▸ **EXERCISE BRIEF**
Produce word for word the lines of the data below running from the one that has "BARO2 pin SCL: D7 -> RX" to the one that has "TEMP2 pin GND: 5V -> GND", inclusive, and no others.

Extracted data entries
============================================================

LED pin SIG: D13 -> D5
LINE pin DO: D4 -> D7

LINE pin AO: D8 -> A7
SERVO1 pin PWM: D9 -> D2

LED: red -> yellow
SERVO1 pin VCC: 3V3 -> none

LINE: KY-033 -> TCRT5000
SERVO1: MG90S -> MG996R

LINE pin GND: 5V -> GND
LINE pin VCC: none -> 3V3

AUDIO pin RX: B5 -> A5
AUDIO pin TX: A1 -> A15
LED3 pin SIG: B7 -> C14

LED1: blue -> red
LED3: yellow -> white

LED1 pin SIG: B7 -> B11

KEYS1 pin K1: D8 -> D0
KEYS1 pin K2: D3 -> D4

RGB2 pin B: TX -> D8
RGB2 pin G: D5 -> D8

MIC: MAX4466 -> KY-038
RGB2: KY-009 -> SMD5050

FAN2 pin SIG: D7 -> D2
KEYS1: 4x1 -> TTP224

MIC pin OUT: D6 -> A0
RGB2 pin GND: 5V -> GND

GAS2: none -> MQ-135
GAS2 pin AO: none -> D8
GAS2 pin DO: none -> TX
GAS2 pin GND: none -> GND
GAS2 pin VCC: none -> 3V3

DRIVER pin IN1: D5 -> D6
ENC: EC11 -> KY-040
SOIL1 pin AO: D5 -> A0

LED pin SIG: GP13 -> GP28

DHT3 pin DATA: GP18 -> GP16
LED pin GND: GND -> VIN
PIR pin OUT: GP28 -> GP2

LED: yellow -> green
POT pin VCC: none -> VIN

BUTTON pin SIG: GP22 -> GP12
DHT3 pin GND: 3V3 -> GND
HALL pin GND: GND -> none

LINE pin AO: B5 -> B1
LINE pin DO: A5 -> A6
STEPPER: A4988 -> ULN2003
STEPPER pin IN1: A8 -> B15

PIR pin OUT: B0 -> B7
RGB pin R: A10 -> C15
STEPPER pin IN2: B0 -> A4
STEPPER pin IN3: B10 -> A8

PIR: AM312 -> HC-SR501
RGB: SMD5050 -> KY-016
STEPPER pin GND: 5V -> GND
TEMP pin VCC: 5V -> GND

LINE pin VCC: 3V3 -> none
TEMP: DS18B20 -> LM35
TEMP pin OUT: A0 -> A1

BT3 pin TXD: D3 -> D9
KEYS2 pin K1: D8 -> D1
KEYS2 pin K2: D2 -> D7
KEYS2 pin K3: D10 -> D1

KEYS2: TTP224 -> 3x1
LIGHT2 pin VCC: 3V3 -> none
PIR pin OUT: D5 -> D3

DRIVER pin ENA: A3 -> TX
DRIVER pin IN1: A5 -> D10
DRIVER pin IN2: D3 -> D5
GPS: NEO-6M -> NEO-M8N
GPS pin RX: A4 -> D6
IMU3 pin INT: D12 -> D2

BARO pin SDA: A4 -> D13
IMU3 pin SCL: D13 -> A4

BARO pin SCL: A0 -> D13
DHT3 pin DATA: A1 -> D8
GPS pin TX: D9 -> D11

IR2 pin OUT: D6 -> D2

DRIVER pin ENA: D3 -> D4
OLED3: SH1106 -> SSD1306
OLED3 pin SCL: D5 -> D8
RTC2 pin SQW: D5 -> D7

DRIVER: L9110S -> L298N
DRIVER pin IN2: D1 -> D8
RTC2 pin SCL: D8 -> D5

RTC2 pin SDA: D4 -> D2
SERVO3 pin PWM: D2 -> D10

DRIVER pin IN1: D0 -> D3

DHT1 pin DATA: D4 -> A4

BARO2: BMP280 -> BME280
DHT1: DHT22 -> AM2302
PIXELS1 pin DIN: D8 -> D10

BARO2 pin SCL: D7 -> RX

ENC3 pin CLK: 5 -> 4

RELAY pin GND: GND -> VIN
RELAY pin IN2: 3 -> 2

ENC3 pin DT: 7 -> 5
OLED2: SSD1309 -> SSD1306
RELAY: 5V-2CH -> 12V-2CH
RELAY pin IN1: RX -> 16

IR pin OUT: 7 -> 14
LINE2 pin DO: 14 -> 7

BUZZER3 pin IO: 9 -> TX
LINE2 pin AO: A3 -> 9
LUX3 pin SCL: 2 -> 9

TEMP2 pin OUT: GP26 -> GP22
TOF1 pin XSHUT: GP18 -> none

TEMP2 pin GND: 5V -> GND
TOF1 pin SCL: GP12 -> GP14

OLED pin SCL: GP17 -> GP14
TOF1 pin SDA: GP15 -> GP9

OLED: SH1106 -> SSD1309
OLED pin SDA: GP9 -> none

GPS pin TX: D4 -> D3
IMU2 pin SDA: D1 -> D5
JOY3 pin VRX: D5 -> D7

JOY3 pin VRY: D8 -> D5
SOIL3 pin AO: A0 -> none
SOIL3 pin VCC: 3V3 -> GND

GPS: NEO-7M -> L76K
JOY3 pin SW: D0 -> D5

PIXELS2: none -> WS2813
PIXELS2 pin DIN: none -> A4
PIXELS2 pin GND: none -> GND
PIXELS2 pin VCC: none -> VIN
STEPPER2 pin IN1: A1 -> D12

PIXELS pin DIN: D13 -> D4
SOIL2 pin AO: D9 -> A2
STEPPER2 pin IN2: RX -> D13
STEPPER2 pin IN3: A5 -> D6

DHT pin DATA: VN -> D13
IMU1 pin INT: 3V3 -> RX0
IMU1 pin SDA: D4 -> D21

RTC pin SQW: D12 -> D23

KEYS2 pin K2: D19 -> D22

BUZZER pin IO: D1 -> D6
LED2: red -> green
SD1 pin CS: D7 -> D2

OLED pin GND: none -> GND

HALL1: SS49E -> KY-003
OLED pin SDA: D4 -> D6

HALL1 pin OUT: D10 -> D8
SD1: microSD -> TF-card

============================================================

▸ **REPLY**
BARO2 pin SCL: D7 -> RX

ENC3 pin CLK: 5 -> 4

RELAY pin GND: GND -> VIN
RELAY pin IN2: 3 -> 2

ENC3 pin DT: 7 -> 5
OLED2: SSD1309 -> SSD1306
RELAY: 5V-2CH -> 12V-2CH
RELAY pin IN1: RX -> 16

IR pin OUT: 7 -> 14
LINE2 pin DO: 14 -> 7

BUZZER3 pin IO: 9 -> TX
LINE2 pin AO: A3 -> 9
LUX3 pin SCL: 2 -> 9

TEMP2 pin OUT: GP26 -> GP22
TOF1 pin XSHUT: GP18 -> none

TEMP2 pin GND: 5V -> GND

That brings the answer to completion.